Exercise input Start Marker
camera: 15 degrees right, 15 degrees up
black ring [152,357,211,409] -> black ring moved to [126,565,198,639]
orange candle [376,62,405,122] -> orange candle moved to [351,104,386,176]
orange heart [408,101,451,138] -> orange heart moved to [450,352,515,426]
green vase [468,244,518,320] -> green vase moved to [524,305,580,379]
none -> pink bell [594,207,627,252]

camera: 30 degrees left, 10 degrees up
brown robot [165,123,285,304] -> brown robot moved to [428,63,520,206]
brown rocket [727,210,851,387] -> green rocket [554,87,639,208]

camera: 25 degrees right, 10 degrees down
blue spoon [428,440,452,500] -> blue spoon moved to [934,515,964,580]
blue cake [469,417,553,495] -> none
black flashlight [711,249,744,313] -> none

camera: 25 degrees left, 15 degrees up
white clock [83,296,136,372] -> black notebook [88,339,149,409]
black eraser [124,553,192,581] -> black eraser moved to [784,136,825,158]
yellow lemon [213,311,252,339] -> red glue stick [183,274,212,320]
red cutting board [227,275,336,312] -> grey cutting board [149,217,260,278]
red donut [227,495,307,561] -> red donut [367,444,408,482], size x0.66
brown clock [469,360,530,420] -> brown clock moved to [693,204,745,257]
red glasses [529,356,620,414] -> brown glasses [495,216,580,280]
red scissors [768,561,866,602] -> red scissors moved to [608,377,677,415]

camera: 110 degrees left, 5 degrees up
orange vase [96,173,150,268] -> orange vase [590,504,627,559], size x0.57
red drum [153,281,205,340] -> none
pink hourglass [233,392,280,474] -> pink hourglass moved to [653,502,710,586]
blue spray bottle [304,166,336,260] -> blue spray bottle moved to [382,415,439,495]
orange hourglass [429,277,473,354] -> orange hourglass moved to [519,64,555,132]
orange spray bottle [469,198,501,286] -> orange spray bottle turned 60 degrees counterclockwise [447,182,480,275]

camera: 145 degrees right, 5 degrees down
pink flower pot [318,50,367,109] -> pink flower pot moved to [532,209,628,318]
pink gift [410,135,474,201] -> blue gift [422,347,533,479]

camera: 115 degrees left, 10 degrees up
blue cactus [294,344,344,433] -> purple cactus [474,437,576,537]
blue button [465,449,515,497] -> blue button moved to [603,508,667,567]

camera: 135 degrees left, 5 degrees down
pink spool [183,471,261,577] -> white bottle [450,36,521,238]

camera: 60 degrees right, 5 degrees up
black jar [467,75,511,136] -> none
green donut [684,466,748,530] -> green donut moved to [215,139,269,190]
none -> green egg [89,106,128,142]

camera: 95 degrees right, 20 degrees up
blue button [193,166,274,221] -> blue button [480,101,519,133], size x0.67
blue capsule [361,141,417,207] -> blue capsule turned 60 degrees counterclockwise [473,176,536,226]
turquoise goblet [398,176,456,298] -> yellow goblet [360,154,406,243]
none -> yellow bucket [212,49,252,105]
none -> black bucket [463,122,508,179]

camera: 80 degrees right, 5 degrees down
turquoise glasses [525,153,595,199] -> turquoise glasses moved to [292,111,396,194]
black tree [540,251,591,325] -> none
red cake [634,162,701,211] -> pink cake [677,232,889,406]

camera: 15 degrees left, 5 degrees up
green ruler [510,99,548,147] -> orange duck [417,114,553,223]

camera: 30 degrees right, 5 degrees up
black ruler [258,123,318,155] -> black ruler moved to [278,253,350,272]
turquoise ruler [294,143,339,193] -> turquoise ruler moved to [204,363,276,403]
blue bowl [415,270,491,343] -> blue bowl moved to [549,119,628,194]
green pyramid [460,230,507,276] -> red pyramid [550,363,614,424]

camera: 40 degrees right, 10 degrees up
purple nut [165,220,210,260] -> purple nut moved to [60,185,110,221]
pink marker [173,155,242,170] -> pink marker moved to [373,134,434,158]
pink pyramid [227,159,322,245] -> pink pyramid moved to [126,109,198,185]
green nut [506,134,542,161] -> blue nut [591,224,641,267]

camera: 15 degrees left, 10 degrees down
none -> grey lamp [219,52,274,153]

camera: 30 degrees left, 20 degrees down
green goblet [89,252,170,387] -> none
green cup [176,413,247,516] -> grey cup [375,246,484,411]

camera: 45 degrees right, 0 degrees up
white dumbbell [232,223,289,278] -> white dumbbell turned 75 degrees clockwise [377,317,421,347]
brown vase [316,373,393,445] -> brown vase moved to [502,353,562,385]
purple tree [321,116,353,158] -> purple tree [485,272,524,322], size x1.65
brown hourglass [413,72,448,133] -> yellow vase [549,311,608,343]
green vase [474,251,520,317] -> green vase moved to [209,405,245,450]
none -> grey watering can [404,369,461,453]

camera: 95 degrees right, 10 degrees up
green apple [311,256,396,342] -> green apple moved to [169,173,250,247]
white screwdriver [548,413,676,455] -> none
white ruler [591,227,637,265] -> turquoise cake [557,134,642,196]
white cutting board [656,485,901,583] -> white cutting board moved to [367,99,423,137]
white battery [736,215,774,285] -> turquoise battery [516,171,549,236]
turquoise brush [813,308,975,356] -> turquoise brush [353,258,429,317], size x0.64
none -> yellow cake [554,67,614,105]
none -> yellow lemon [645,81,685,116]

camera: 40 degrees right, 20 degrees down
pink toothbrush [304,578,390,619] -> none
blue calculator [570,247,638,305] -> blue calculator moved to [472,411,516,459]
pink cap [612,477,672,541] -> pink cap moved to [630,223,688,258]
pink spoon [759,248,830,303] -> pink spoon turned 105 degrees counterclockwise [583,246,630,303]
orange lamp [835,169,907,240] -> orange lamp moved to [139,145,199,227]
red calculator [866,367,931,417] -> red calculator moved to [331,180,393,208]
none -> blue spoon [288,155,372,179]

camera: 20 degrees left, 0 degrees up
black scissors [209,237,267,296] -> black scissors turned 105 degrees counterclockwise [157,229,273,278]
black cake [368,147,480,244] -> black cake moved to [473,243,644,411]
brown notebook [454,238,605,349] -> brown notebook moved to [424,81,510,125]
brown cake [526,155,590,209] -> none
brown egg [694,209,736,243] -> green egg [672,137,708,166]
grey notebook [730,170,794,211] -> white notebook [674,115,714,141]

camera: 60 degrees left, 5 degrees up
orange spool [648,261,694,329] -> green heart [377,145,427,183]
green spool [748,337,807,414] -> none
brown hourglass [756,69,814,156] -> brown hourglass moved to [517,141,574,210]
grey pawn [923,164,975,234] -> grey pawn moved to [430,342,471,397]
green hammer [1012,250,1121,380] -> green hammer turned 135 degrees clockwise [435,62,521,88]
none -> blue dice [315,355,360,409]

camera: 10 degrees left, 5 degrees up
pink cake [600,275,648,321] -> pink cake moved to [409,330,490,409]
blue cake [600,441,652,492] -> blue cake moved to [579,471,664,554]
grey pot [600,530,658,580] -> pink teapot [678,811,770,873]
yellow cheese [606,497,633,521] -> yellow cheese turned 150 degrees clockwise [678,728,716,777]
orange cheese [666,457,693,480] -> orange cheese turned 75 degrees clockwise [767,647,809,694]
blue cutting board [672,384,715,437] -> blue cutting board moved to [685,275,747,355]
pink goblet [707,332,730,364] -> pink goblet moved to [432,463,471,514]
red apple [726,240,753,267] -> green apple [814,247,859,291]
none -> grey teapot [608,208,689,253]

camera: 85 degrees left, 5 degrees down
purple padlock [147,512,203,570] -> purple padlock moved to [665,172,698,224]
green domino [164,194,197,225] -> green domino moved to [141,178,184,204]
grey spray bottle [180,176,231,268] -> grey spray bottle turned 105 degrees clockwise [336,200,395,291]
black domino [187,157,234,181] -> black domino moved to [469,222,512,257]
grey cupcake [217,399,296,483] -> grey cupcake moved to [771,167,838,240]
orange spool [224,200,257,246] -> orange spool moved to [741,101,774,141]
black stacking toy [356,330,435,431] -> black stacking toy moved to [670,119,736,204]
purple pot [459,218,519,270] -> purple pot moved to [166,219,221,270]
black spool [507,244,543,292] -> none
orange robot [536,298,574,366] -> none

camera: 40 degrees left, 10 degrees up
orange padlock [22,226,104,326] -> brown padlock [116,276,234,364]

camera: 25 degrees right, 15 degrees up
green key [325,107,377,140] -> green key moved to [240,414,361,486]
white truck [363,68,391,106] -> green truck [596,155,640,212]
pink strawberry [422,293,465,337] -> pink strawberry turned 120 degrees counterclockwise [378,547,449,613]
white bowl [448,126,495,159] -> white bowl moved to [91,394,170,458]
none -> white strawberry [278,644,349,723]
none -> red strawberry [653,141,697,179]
Exercise input End Marker
Try it: Lines that include the word "button" are to be extracted from the data above.

Final answer:
blue button [465,449,515,497] -> blue button moved to [603,508,667,567]
blue button [193,166,274,221] -> blue button [480,101,519,133], size x0.67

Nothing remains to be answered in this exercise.